TASK GOAL: Lay out the text lines of the material below as a numbered list, skipping any blank lines and leaving out the pictures.

- - -

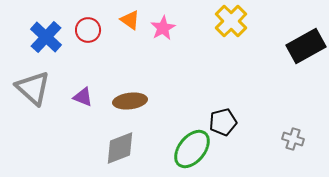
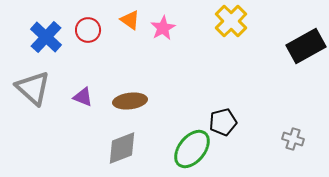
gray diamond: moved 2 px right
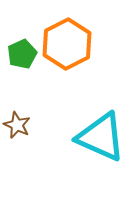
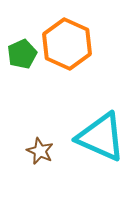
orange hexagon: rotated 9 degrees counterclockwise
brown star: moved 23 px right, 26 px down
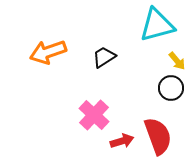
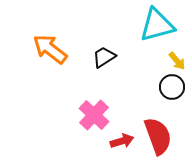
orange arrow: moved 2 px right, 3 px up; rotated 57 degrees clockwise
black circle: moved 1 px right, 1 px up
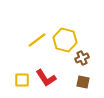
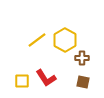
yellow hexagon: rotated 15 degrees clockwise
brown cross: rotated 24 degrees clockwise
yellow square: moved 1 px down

- - -

SOLUTION FOR THIS TASK:
1. gray diamond: moved 2 px right
2. orange hexagon: rotated 9 degrees counterclockwise
3. brown star: moved 23 px right, 26 px down
4. orange arrow: moved 2 px right, 3 px up; rotated 57 degrees clockwise
5. black circle: moved 1 px right, 1 px up
6. yellow hexagon: rotated 15 degrees clockwise
7. brown cross: rotated 24 degrees clockwise
8. yellow square: moved 1 px down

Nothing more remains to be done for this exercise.